(SUPPLIED MATERIAL):
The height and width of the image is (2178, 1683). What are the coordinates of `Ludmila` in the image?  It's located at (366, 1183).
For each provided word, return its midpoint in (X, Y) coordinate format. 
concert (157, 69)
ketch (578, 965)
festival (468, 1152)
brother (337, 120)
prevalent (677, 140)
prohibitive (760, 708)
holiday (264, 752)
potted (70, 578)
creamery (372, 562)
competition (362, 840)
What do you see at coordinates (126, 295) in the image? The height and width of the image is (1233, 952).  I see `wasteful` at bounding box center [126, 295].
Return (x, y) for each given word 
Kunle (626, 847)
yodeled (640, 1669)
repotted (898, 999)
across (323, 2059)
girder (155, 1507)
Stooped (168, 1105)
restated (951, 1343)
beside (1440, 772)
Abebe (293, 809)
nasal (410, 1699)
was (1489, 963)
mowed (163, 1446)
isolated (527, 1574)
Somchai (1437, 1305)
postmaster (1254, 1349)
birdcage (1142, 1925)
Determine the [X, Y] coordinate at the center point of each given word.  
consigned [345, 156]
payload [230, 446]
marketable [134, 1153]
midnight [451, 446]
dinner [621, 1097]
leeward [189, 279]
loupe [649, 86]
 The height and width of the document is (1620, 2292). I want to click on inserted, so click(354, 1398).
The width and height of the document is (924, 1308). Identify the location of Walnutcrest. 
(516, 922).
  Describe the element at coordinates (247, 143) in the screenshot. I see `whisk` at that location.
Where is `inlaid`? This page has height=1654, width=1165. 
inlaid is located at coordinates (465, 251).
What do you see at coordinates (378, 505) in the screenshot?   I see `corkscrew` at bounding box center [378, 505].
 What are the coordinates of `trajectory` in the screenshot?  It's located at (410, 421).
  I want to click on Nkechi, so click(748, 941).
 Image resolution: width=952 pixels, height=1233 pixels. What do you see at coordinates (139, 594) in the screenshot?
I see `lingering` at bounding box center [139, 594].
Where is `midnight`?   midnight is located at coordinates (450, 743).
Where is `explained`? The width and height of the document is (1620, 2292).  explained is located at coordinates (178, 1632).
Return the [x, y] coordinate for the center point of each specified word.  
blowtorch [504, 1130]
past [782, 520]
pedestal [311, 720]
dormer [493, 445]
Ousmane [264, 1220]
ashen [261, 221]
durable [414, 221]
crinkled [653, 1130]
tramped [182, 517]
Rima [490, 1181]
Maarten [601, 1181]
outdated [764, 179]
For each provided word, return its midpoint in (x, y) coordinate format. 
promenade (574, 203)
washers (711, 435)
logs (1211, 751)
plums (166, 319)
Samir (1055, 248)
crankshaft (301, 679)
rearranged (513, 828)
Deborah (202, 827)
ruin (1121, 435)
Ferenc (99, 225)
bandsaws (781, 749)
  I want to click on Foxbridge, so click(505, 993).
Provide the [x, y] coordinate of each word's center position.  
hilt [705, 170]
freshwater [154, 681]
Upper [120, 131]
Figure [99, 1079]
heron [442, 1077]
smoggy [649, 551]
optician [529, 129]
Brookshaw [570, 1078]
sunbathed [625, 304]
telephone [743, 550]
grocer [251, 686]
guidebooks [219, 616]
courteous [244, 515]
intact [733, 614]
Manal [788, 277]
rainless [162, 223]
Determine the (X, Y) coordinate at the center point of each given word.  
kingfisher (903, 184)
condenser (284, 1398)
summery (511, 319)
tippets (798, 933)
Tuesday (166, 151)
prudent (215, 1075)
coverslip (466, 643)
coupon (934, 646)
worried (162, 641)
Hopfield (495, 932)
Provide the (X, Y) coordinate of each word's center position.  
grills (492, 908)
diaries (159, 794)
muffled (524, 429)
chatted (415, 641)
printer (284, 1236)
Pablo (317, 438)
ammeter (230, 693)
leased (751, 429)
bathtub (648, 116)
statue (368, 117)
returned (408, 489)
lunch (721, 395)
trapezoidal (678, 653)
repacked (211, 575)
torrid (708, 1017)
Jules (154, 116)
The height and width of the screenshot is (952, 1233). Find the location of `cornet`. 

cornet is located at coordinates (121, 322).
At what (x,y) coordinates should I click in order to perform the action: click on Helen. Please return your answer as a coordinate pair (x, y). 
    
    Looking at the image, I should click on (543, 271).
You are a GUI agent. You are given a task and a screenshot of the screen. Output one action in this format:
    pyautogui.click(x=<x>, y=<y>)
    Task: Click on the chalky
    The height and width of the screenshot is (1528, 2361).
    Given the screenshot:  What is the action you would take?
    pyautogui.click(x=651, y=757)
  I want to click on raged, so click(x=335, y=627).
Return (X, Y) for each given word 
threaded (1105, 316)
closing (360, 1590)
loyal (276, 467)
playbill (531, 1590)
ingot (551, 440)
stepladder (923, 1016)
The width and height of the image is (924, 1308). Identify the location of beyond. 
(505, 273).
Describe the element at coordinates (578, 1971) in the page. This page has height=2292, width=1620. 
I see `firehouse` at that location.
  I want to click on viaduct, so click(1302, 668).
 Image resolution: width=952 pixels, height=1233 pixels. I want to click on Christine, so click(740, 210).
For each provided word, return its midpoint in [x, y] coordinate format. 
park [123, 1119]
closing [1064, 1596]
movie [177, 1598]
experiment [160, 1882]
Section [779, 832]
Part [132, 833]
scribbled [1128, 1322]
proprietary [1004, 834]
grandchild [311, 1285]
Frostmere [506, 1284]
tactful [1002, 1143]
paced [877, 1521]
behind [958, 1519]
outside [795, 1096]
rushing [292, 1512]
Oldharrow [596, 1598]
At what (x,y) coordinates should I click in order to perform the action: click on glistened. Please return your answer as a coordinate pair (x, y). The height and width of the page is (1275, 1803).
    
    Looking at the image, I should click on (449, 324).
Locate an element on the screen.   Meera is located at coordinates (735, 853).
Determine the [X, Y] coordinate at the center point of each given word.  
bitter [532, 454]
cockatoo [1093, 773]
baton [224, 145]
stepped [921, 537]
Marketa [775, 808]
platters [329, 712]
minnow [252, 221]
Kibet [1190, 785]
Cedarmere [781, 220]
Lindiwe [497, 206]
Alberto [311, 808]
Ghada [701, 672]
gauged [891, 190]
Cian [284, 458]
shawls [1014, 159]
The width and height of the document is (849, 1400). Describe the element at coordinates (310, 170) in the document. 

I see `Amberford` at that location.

(WHAT TO WORK ON):
Can you copy all of the data above line for line, keeping every word, number, and bracket unchanged?

(TASK OUTPUT):
The height and width of the image is (2178, 1683). What are the coordinates of `Ludmila` in the image?  It's located at (366, 1183).
For each provided word, return its midpoint in (X, Y) coordinate format. 
concert (157, 69)
ketch (578, 965)
festival (468, 1152)
brother (337, 120)
prevalent (677, 140)
prohibitive (760, 708)
holiday (264, 752)
potted (70, 578)
creamery (372, 562)
competition (362, 840)
What do you see at coordinates (126, 295) in the image? The height and width of the image is (1233, 952).  I see `wasteful` at bounding box center [126, 295].
Return (x, y) for each given word 
Kunle (626, 847)
yodeled (640, 1669)
repotted (898, 999)
across (323, 2059)
girder (155, 1507)
Stooped (168, 1105)
restated (951, 1343)
beside (1440, 772)
Abebe (293, 809)
nasal (410, 1699)
was (1489, 963)
mowed (163, 1446)
isolated (527, 1574)
Somchai (1437, 1305)
postmaster (1254, 1349)
birdcage (1142, 1925)
Determine the [X, Y] coordinate at the center point of each given word.  
consigned [345, 156]
payload [230, 446]
marketable [134, 1153]
midnight [451, 446]
dinner [621, 1097]
leeward [189, 279]
loupe [649, 86]
 The height and width of the document is (1620, 2292). I want to click on inserted, so click(354, 1398).
The width and height of the document is (924, 1308). Identify the location of Walnutcrest. 
(516, 922).
  Describe the element at coordinates (247, 143) in the screenshot. I see `whisk` at that location.
Where is `inlaid`? This page has height=1654, width=1165. 
inlaid is located at coordinates (465, 251).
What do you see at coordinates (378, 505) in the screenshot?   I see `corkscrew` at bounding box center [378, 505].
 What are the coordinates of `trajectory` in the screenshot?  It's located at (410, 421).
  I want to click on Nkechi, so click(748, 941).
 Image resolution: width=952 pixels, height=1233 pixels. What do you see at coordinates (139, 594) in the screenshot?
I see `lingering` at bounding box center [139, 594].
Where is `midnight`?   midnight is located at coordinates (450, 743).
Where is `explained`? The width and height of the document is (1620, 2292).  explained is located at coordinates (178, 1632).
Return the [x, y] coordinate for the center point of each specified word.  
blowtorch [504, 1130]
past [782, 520]
pedestal [311, 720]
dormer [493, 445]
Ousmane [264, 1220]
ashen [261, 221]
durable [414, 221]
crinkled [653, 1130]
tramped [182, 517]
Rima [490, 1181]
Maarten [601, 1181]
outdated [764, 179]
For each provided word, return its midpoint in (x, y) coordinate format. 
promenade (574, 203)
washers (711, 435)
logs (1211, 751)
plums (166, 319)
Samir (1055, 248)
crankshaft (301, 679)
rearranged (513, 828)
Deborah (202, 827)
ruin (1121, 435)
Ferenc (99, 225)
bandsaws (781, 749)
  I want to click on Foxbridge, so click(505, 993).
Provide the [x, y] coordinate of each word's center position.  
hilt [705, 170]
freshwater [154, 681]
Upper [120, 131]
Figure [99, 1079]
heron [442, 1077]
smoggy [649, 551]
optician [529, 129]
Brookshaw [570, 1078]
sunbathed [625, 304]
telephone [743, 550]
grocer [251, 686]
guidebooks [219, 616]
courteous [244, 515]
intact [733, 614]
Manal [788, 277]
rainless [162, 223]
Determine the (X, Y) coordinate at the center point of each given word.  
kingfisher (903, 184)
condenser (284, 1398)
summery (511, 319)
tippets (798, 933)
Tuesday (166, 151)
prudent (215, 1075)
coverslip (466, 643)
coupon (934, 646)
worried (162, 641)
Hopfield (495, 932)
Provide the (X, Y) coordinate of each word's center position.  
grills (492, 908)
diaries (159, 794)
muffled (524, 429)
chatted (415, 641)
printer (284, 1236)
Pablo (317, 438)
ammeter (230, 693)
leased (751, 429)
bathtub (648, 116)
statue (368, 117)
returned (408, 489)
lunch (721, 395)
trapezoidal (678, 653)
repacked (211, 575)
torrid (708, 1017)
Jules (154, 116)
The height and width of the screenshot is (952, 1233). Find the location of `cornet`. 

cornet is located at coordinates (121, 322).
At what (x,y) coordinates should I click in order to perform the action: click on Helen. Please return your answer as a coordinate pair (x, y). 
    
    Looking at the image, I should click on (543, 271).
You are a GUI agent. You are given a task and a screenshot of the screen. Output one action in this format:
    pyautogui.click(x=<x>, y=<y>)
    Task: Click on the chalky
    The height and width of the screenshot is (1528, 2361).
    Given the screenshot:  What is the action you would take?
    pyautogui.click(x=651, y=757)
  I want to click on raged, so click(x=335, y=627).
Return (X, Y) for each given word 
threaded (1105, 316)
closing (360, 1590)
loyal (276, 467)
playbill (531, 1590)
ingot (551, 440)
stepladder (923, 1016)
The width and height of the image is (924, 1308). Identify the location of beyond. 
(505, 273).
Describe the element at coordinates (578, 1971) in the page. This page has height=2292, width=1620. 
I see `firehouse` at that location.
  I want to click on viaduct, so click(1302, 668).
 Image resolution: width=952 pixels, height=1233 pixels. I want to click on Christine, so click(740, 210).
For each provided word, return its midpoint in [x, y] coordinate format. 
park [123, 1119]
closing [1064, 1596]
movie [177, 1598]
experiment [160, 1882]
Section [779, 832]
Part [132, 833]
scribbled [1128, 1322]
proprietary [1004, 834]
grandchild [311, 1285]
Frostmere [506, 1284]
tactful [1002, 1143]
paced [877, 1521]
behind [958, 1519]
outside [795, 1096]
rushing [292, 1512]
Oldharrow [596, 1598]
At what (x,y) coordinates should I click in order to perform the action: click on glistened. Please return your answer as a coordinate pair (x, y). The height and width of the page is (1275, 1803).
    
    Looking at the image, I should click on (449, 324).
Locate an element on the screen.   Meera is located at coordinates (735, 853).
Determine the [X, Y] coordinate at the center point of each given word.  
bitter [532, 454]
cockatoo [1093, 773]
baton [224, 145]
stepped [921, 537]
Marketa [775, 808]
platters [329, 712]
minnow [252, 221]
Kibet [1190, 785]
Cedarmere [781, 220]
Lindiwe [497, 206]
Alberto [311, 808]
Ghada [701, 672]
gauged [891, 190]
Cian [284, 458]
shawls [1014, 159]
The width and height of the document is (849, 1400). Describe the element at coordinates (310, 170) in the document. 

I see `Amberford` at that location.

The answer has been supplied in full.